* DIRECTIONS
Starting at the line with "U203 pin GND: U201/PB2 -> GND", retype each line exactly up to and including the final line of the records below.

[Opening SOURCE RECORDS section]

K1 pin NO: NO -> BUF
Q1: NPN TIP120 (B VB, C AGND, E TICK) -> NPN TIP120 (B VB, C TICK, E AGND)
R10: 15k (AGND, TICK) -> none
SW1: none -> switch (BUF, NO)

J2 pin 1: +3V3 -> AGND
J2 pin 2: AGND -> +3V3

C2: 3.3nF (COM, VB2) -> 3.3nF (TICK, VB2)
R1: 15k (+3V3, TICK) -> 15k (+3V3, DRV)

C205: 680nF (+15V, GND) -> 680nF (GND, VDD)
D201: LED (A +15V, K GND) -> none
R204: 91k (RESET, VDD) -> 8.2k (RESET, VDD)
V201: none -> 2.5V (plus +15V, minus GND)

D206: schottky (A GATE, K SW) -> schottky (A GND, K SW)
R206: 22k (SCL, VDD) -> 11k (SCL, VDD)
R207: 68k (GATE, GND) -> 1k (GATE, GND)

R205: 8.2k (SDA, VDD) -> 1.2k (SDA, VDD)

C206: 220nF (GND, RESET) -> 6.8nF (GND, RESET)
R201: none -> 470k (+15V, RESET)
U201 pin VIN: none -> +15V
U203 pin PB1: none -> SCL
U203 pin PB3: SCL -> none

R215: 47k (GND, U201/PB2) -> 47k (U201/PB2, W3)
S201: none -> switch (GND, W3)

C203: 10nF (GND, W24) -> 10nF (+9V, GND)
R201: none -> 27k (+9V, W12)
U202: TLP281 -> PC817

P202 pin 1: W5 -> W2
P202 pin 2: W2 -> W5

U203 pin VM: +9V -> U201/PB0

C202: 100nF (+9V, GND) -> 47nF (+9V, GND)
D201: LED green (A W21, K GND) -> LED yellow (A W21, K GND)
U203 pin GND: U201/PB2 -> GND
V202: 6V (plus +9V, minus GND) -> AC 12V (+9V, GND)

[Closing SOURCE RECORDS section]

* SOLUTION TO THIS TASK
U203 pin GND: U201/PB2 -> GND
V202: 6V (plus +9V, minus GND) -> AC 12V (+9V, GND)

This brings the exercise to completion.